--- START ---

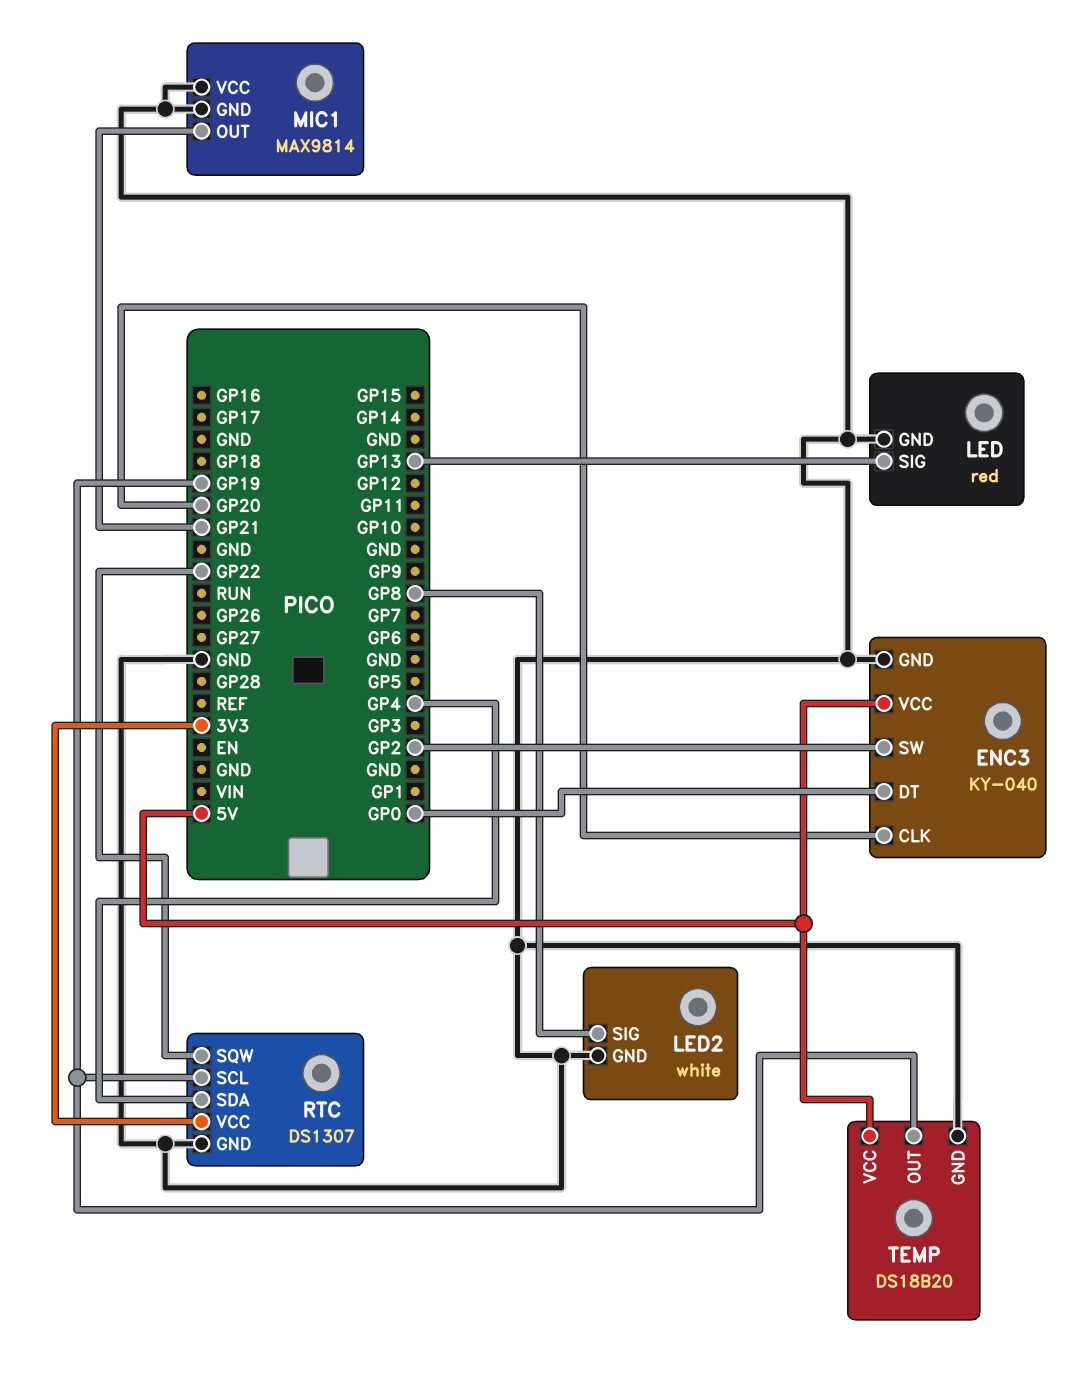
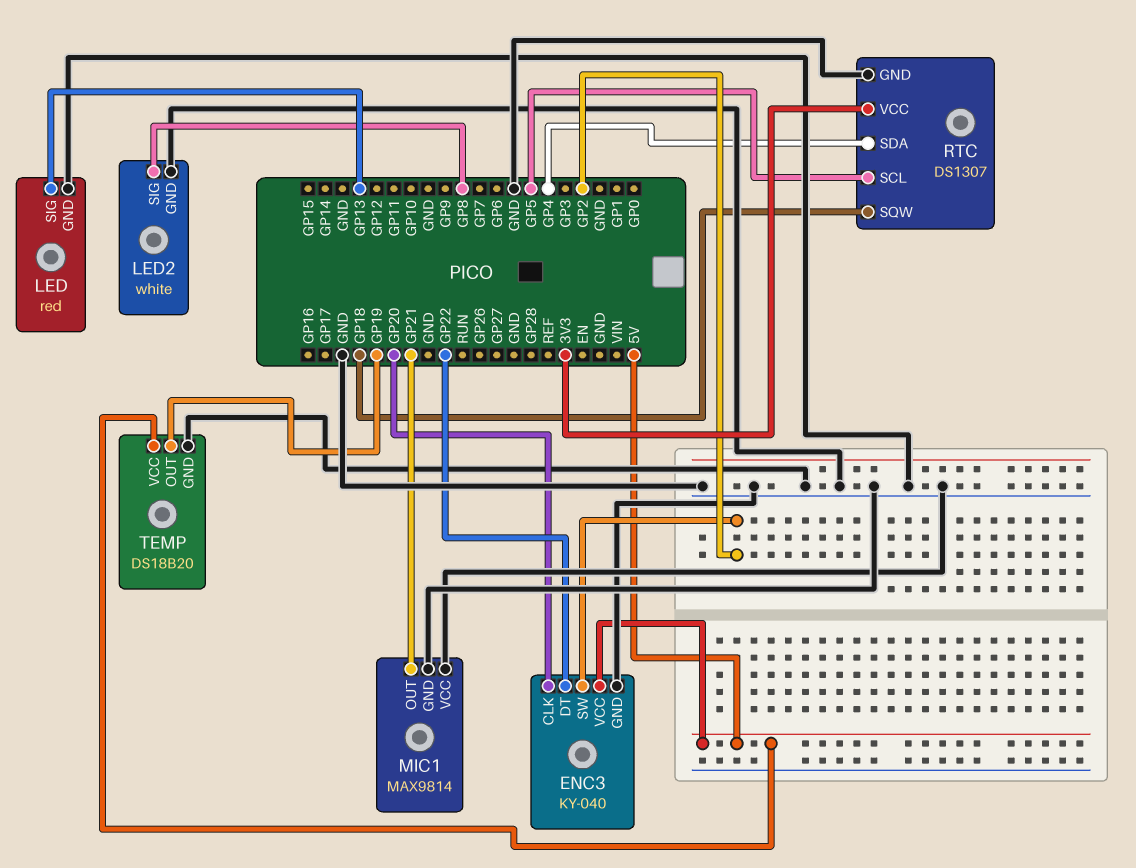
ENC3 pin DT: GP0 -> GP22
RTC pin SCL: GP19 -> GP5
RTC pin SQW: GP22 -> GP18

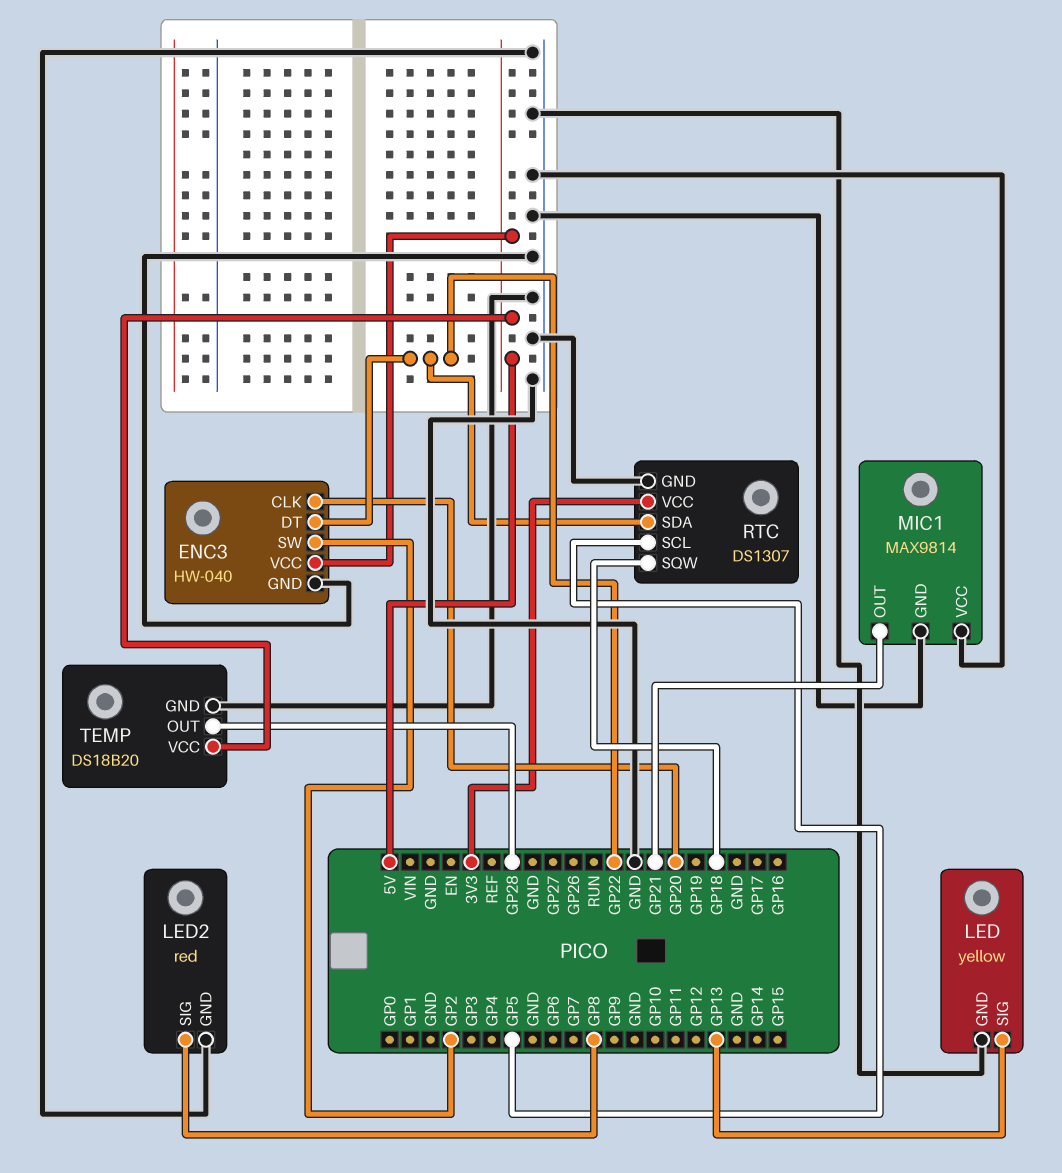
ENC3: KY-040 -> HW-040
LED: red -> yellow
LED2: white -> red
RTC pin SDA: GP4 -> GP22
TEMP pin OUT: GP19 -> GP28

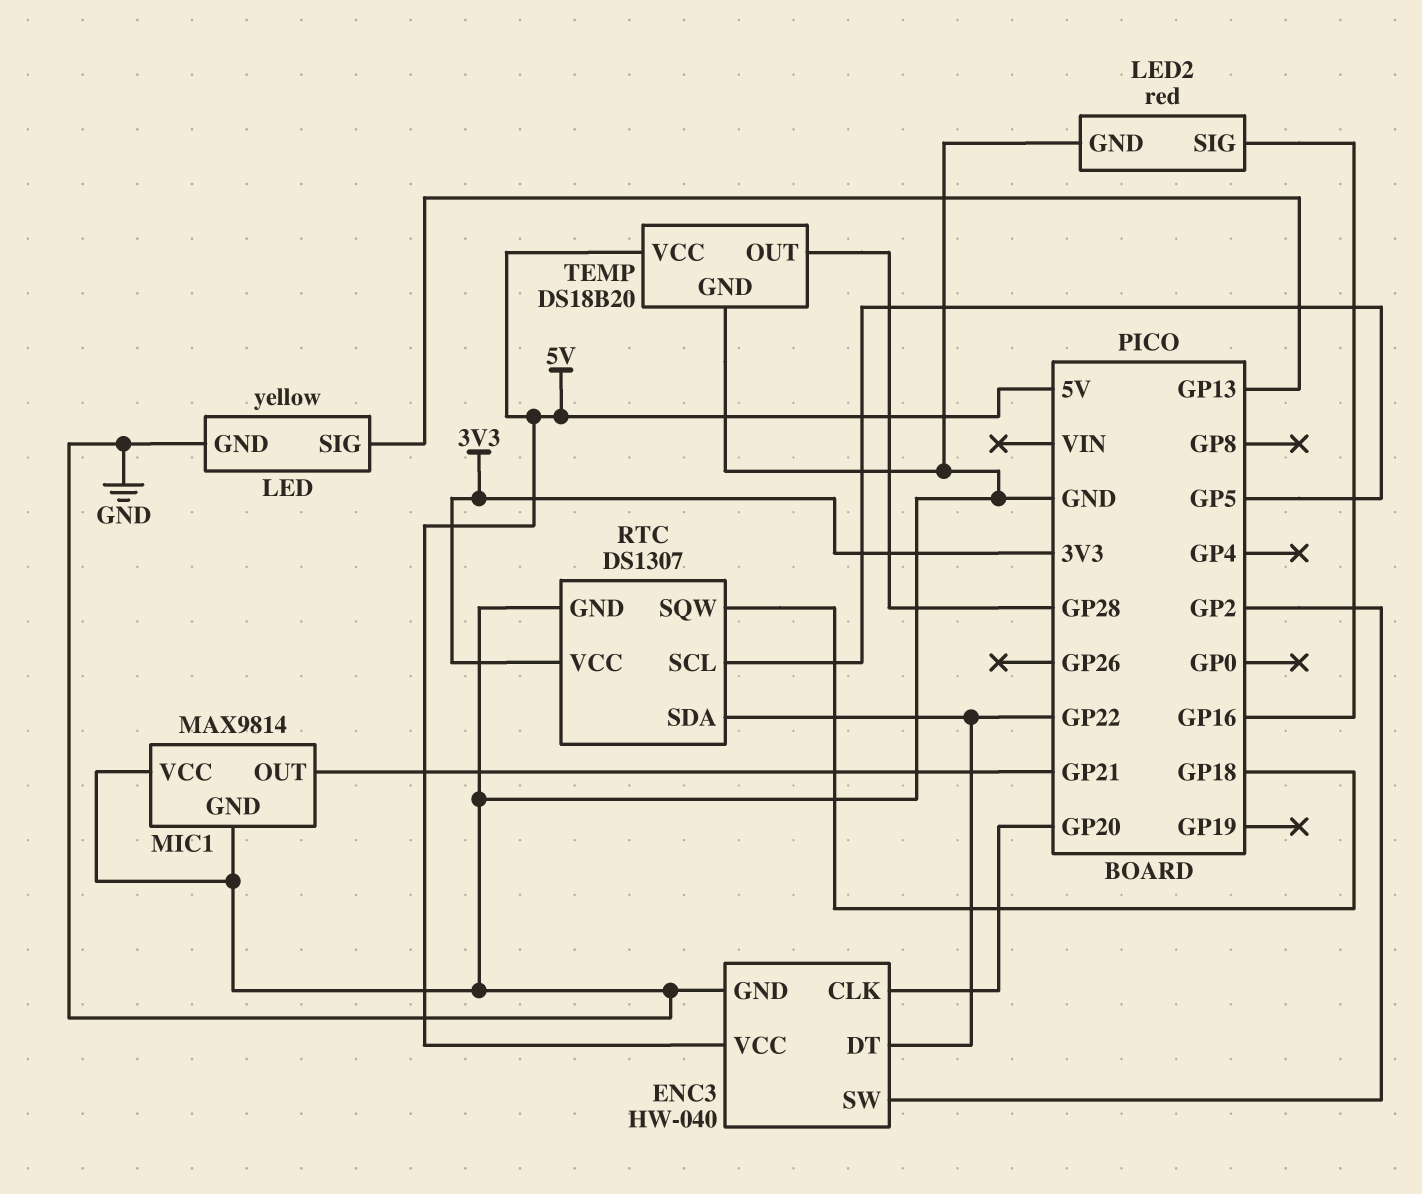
LED2 pin SIG: GP8 -> GP16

--- END ---

**Exercise details:** Word-for-word restatement: every line from the one with "RTC pin SDA: GP4 -> GP22" through the final line of the data, both ends included, pictures excluded.

**Response area:**
RTC pin SDA: GP4 -> GP22
TEMP pin OUT: GP19 -> GP28

LED2 pin SIG: GP8 -> GP16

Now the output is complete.